WHAT TO WORK ON: Please print the full listing below exactly, but not the pictures in it.

MATERIAL PROVIDED:
········
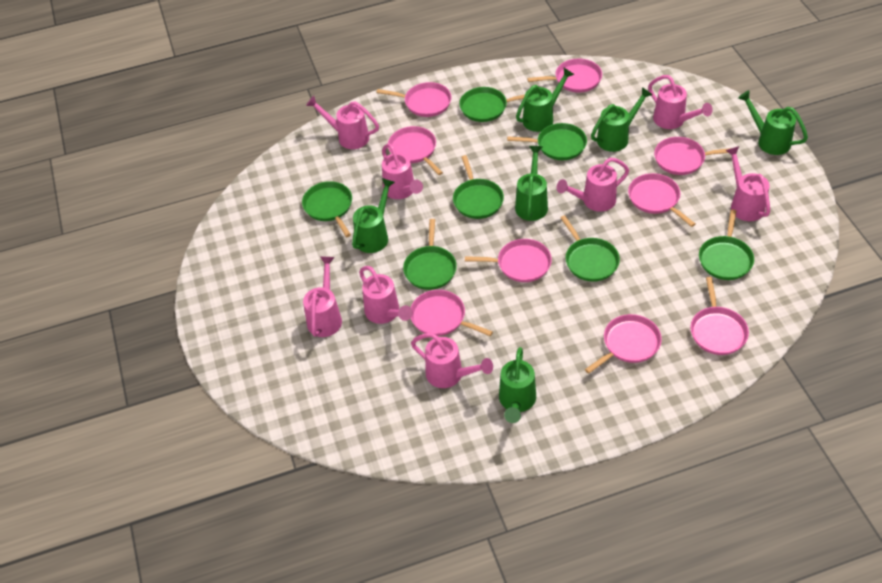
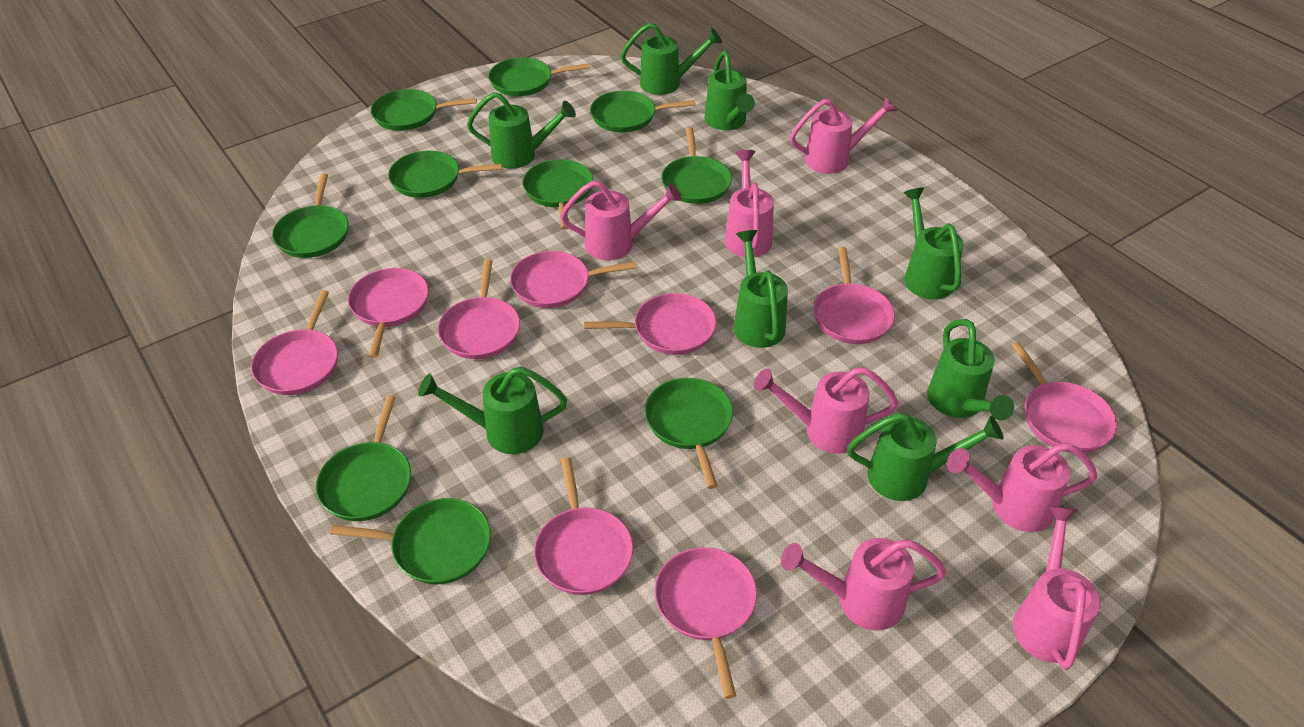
green pan: 7 -> 10
green watering can: 6 -> 8
pink watering can: 8 -> 7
········
RESULT:
green pan: 7 -> 10
green watering can: 6 -> 8
pink watering can: 8 -> 7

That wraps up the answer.